━━ Data for review ━━

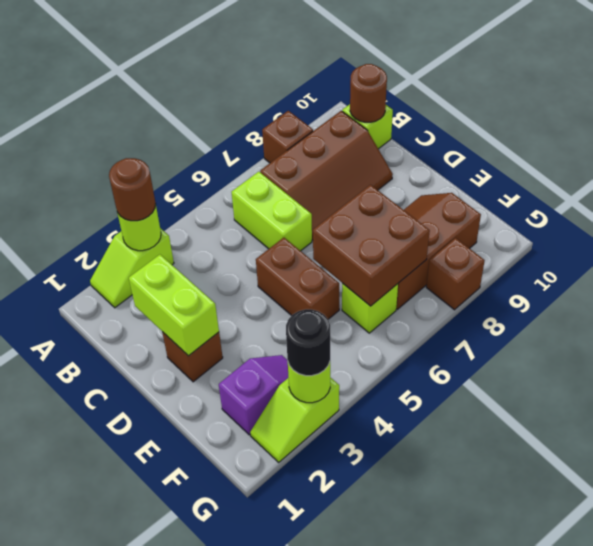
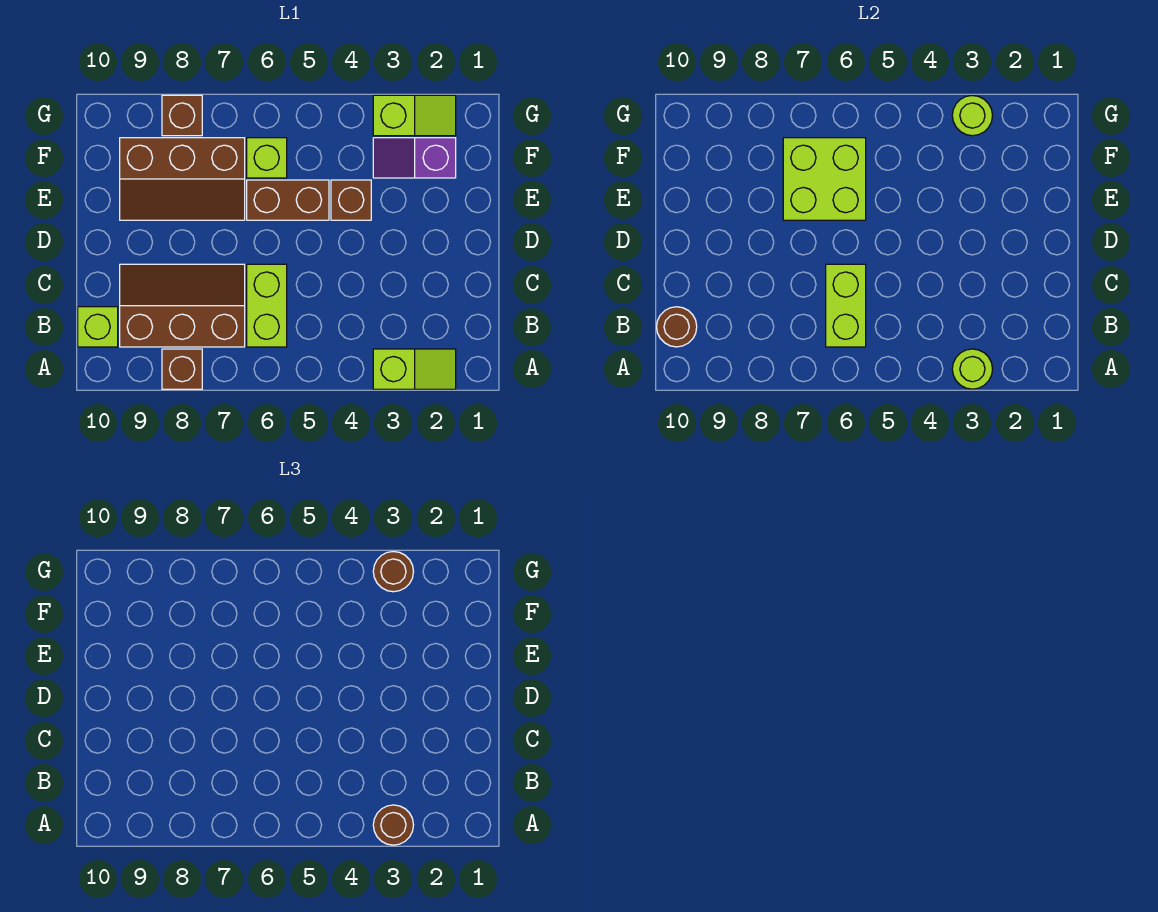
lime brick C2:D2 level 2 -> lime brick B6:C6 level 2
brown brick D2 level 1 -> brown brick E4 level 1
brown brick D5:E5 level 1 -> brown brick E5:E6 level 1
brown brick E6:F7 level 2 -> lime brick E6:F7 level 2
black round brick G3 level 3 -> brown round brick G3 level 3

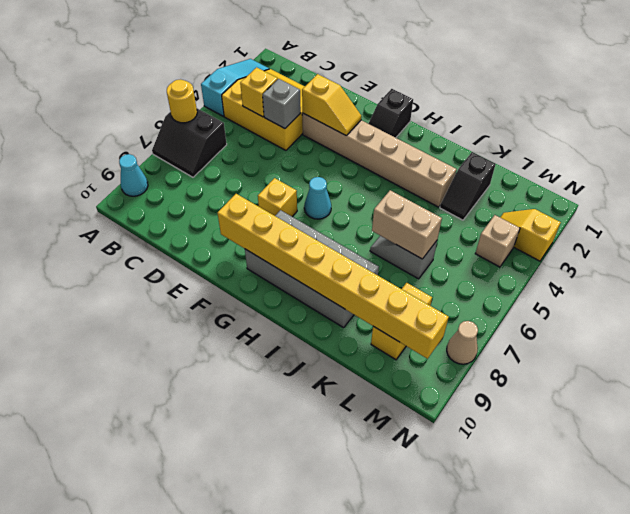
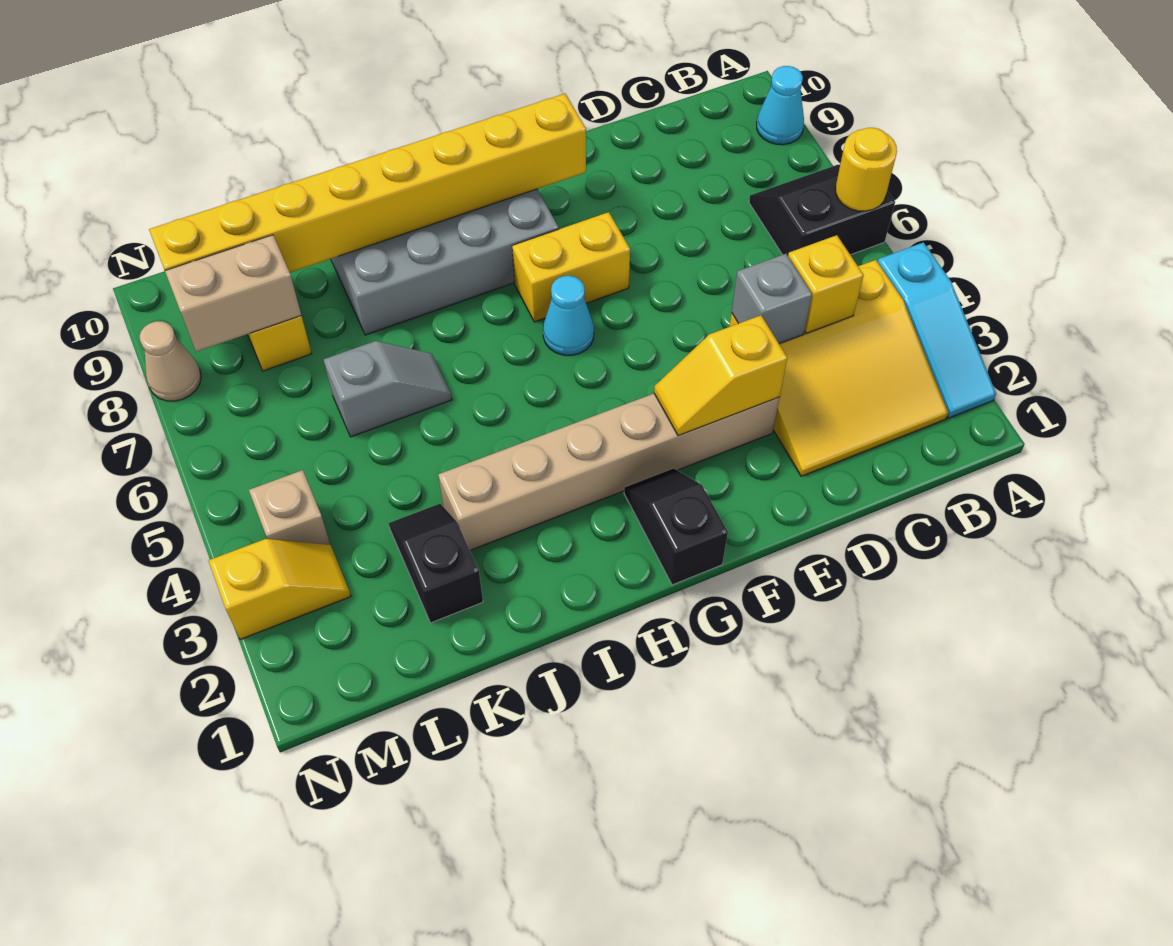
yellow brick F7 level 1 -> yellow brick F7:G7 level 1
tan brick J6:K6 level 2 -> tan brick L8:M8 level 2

━━━

§ **Work task**: The line containing "brown brick E6:F7" and all lines after it, through the last line of the records, should be returned exactly. Omit the pictures.

§ **Answer to this task**:
brown brick E6:F7 level 2 -> lime brick E6:F7 level 2
black round brick G3 level 3 -> brown round brick G3 level 3

yellow brick F7 level 1 -> yellow brick F7:G7 level 1
tan brick J6:K6 level 2 -> tan brick L8:M8 level 2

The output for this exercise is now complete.